— START —

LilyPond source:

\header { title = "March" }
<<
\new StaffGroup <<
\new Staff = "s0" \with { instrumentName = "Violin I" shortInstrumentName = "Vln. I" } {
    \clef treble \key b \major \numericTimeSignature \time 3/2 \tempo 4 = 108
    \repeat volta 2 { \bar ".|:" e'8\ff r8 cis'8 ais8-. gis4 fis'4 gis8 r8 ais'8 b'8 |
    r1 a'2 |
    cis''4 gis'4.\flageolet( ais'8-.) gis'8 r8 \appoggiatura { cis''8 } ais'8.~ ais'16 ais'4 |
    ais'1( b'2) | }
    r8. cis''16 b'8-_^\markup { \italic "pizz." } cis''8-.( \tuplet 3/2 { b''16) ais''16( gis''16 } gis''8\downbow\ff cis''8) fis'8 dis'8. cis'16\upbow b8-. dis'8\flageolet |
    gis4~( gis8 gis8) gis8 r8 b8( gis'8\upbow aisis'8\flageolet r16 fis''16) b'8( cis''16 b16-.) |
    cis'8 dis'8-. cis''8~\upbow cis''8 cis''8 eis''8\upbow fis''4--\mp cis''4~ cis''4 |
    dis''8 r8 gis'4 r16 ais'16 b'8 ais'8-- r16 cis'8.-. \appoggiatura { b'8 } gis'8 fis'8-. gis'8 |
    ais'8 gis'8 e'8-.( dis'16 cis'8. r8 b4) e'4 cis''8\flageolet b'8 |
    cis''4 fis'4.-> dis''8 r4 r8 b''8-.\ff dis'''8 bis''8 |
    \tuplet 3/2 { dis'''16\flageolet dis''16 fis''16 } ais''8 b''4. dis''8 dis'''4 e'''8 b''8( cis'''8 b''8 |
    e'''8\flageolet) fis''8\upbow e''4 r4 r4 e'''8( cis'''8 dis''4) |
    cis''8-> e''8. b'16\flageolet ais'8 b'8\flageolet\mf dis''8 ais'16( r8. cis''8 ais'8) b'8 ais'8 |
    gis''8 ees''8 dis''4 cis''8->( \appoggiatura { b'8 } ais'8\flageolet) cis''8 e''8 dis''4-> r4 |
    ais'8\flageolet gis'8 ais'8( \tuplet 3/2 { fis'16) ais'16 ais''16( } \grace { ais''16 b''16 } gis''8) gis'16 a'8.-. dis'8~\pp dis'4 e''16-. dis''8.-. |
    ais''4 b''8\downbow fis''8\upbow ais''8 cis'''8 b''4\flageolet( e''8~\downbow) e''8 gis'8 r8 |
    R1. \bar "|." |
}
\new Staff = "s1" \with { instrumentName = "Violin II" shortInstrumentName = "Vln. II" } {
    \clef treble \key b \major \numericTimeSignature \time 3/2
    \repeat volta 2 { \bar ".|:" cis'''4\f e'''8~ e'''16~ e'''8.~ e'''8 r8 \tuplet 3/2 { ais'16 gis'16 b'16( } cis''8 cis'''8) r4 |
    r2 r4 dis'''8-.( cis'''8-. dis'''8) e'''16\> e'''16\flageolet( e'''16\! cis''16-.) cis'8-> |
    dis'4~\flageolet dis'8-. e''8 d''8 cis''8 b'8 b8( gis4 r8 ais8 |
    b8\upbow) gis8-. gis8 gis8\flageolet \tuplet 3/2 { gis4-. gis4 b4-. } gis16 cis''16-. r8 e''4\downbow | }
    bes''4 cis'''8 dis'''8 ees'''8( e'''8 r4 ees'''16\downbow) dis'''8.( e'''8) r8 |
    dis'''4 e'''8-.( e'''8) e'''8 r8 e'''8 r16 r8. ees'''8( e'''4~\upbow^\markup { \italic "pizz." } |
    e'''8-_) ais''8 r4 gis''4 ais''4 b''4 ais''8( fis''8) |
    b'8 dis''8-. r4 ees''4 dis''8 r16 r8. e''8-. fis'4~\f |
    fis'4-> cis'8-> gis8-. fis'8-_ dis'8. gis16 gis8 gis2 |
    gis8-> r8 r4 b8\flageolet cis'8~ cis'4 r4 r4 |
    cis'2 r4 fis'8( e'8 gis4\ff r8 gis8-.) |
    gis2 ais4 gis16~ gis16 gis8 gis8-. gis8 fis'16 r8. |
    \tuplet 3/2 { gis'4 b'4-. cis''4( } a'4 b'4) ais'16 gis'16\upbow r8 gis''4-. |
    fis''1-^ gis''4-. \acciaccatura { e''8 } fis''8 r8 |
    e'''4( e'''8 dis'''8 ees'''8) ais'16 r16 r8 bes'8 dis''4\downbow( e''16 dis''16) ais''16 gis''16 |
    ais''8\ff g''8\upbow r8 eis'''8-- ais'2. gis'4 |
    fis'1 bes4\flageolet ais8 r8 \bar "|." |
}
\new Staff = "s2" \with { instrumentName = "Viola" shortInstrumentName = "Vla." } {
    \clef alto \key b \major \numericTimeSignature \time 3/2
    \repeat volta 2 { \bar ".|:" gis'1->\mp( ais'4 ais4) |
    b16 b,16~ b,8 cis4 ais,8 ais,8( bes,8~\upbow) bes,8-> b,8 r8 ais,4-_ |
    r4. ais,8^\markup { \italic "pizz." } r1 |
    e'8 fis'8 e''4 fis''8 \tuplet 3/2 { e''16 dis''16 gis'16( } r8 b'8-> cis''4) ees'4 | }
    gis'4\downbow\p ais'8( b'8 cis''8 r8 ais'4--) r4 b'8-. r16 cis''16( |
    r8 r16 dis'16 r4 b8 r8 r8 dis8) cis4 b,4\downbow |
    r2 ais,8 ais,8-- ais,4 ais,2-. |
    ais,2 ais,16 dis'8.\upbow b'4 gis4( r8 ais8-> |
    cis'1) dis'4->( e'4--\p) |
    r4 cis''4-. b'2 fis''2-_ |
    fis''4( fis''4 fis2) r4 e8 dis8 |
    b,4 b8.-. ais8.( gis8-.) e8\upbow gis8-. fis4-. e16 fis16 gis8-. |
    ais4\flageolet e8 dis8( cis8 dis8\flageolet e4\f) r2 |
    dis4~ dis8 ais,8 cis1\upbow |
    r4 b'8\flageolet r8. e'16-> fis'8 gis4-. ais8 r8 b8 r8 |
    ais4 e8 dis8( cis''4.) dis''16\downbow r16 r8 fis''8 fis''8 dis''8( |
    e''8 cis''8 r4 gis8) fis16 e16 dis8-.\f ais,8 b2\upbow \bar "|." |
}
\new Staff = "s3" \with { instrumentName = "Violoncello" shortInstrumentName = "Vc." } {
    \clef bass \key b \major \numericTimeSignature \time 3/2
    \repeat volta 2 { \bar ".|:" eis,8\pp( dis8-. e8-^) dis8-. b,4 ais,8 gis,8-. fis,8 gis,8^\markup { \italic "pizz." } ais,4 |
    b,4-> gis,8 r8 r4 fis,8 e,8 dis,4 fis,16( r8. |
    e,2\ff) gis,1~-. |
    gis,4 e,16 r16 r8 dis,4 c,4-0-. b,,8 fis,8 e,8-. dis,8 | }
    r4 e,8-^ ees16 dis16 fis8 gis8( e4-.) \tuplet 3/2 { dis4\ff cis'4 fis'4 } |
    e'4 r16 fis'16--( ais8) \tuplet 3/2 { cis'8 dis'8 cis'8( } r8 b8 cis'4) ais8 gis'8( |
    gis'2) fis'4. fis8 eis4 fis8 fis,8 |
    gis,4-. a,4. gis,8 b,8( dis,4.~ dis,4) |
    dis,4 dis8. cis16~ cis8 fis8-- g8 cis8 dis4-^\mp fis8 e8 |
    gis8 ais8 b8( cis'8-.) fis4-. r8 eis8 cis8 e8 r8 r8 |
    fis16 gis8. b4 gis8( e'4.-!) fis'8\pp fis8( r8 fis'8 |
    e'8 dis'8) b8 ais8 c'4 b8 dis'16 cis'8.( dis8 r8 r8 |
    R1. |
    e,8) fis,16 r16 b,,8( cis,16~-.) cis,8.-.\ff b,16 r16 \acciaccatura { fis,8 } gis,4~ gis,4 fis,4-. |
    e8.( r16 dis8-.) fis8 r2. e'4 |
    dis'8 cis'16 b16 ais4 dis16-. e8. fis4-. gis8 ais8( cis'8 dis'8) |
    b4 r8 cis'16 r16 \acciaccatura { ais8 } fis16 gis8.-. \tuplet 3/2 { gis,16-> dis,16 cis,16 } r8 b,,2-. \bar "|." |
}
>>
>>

— END —

Exercise details>
List each line in the records that contains the string "time".

Problem solution>
    \clef treble \key b \major \numericTimeSignature \time 3/2 \tempo 4 = 108
    \clef treble \key b \major \numericTimeSignature \time 3/2
    \clef alto \key b \major \numericTimeSignature \time 3/2
    \clef bass \key b \major \numericTimeSignature \time 3/2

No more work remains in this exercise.